■ **Supplied information**
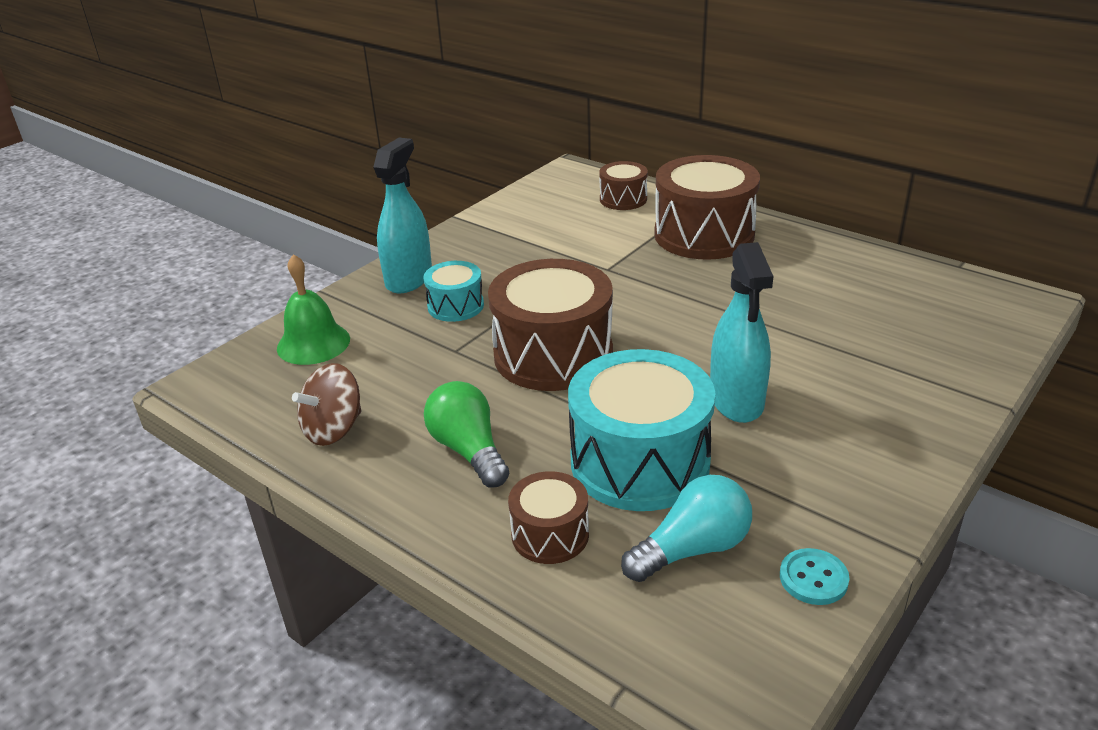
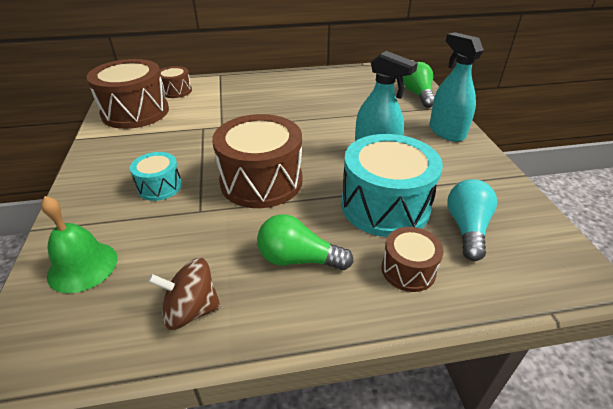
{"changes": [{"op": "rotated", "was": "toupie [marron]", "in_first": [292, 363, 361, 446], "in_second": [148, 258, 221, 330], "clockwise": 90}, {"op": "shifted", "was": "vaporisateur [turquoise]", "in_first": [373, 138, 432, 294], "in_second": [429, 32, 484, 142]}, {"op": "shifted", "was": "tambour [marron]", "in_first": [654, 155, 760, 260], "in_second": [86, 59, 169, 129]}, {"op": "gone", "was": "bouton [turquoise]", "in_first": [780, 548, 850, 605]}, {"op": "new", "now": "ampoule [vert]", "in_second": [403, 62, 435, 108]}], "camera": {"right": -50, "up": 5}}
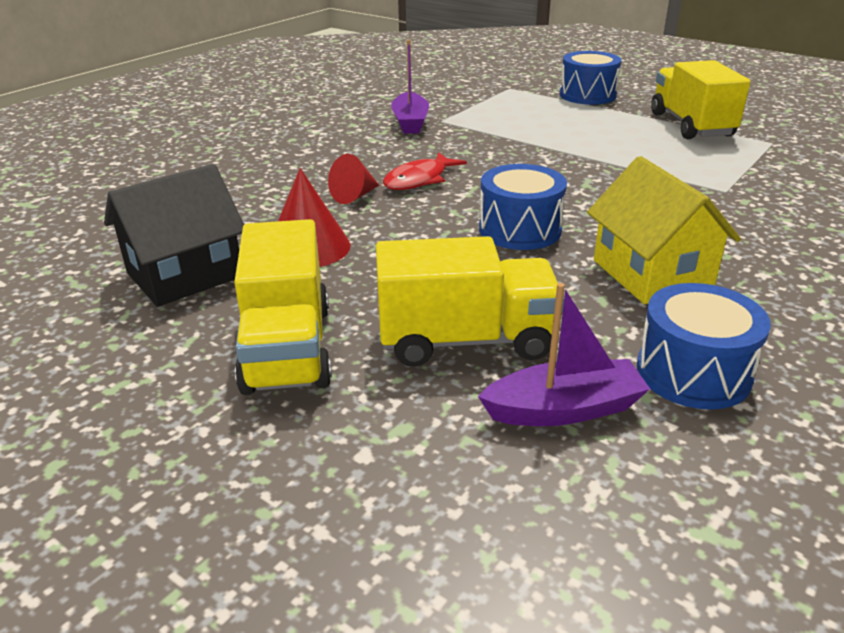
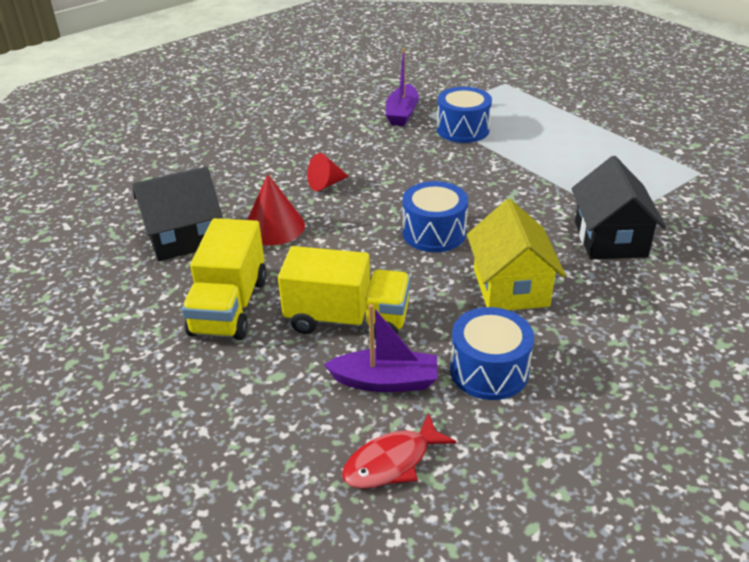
{"changes": [{"op": "shifted", "was": "poisson [rouge]", "in_first": [383, 152, 467, 190], "in_second": [342, 413, 457, 489]}, {"op": "shifted", "was": "tambour [bleu]", "in_first": [560, 51, 622, 105], "in_second": [437, 87, 492, 143]}, {"op": "gone", "was": "camion [jaune]", "in_first": [651, 60, 751, 139]}, {"op": "new", "now": "maison [noir]", "in_second": [571, 156, 666, 259]}], "camera": {"right": 15, "up": 5}}
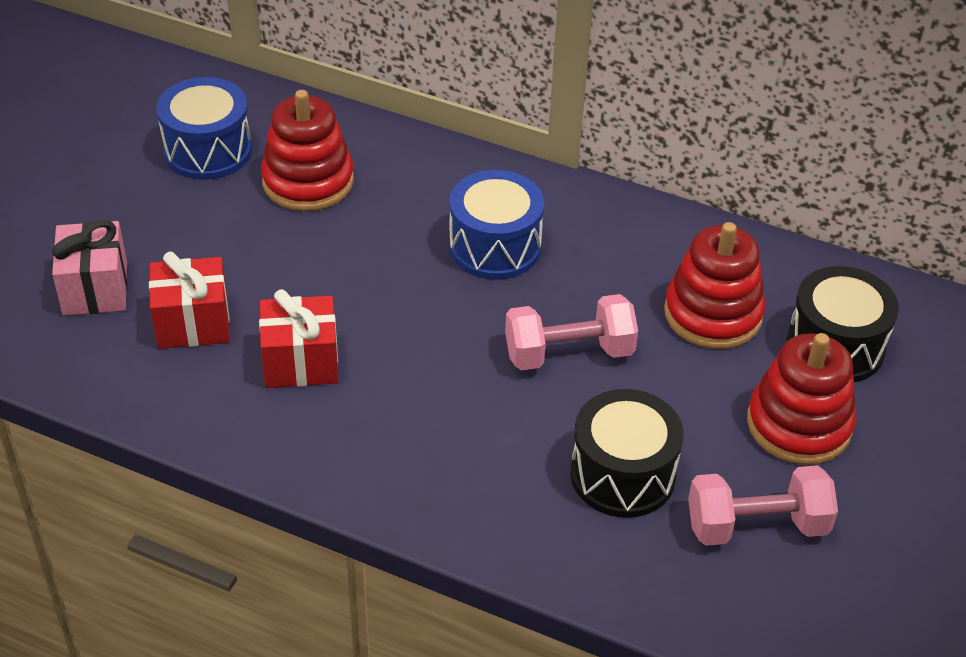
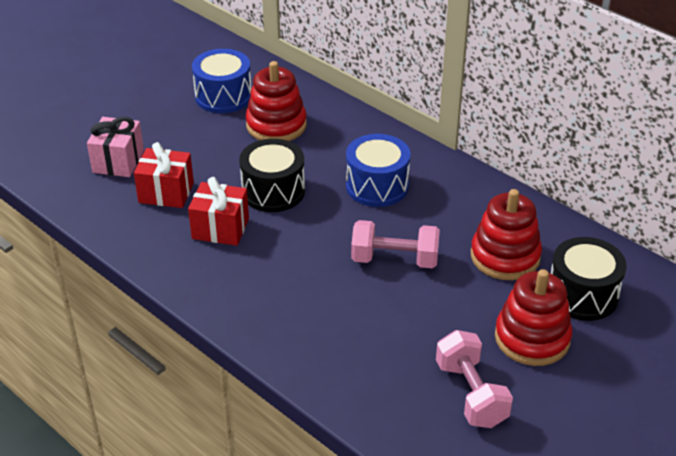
{"changes": [{"op": "shifted", "was": "tambour [noir]", "in_first": [570, 389, 684, 518], "in_second": [239, 139, 305, 212]}, {"op": "rotated", "was": "haltère [rose]", "in_first": [688, 465, 838, 546], "in_second": [436, 330, 513, 428], "clockwise": 60}], "camera": {"right": 20, "up": -5}}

■ **What is being asked**
Pictures are to be left out; all other data must be returned exactly.

■ **Expected output**
{"changes": [{"op": "rotated", "was": "toupie [marron]", "in_first": [292, 363, 361, 446], "in_second": [148, 258, 221, 330], "clockwise": 90}, {"op": "shifted", "was": "vaporisateur [turquoise]", "in_first": [373, 138, 432, 294], "in_second": [429, 32, 484, 142]}, {"op": "shifted", "was": "tambour [marron]", "in_first": [654, 155, 760, 260], "in_second": [86, 59, 169, 129]}, {"op": "gone", "was": "bouton [turquoise]", "in_first": [780, 548, 850, 605]}, {"op": "new", "now": "ampoule [vert]", "in_second": [403, 62, 435, 108]}], "camera": {"right": -50, "up": 5}}
{"changes": [{"op": "shifted", "was": "poisson [rouge]", "in_first": [383, 152, 467, 190], "in_second": [342, 413, 457, 489]}, {"op": "shifted", "was": "tambour [bleu]", "in_first": [560, 51, 622, 105], "in_second": [437, 87, 492, 143]}, {"op": "gone", "was": "camion [jaune]", "in_first": [651, 60, 751, 139]}, {"op": "new", "now": "maison [noir]", "in_second": [571, 156, 666, 259]}], "camera": {"right": 15, "up": 5}}
{"changes": [{"op": "shifted", "was": "tambour [noir]", "in_first": [570, 389, 684, 518], "in_second": [239, 139, 305, 212]}, {"op": "rotated", "was": "haltère [rose]", "in_first": [688, 465, 838, 546], "in_second": [436, 330, 513, 428], "clockwise": 60}], "camera": {"right": 20, "up": -5}}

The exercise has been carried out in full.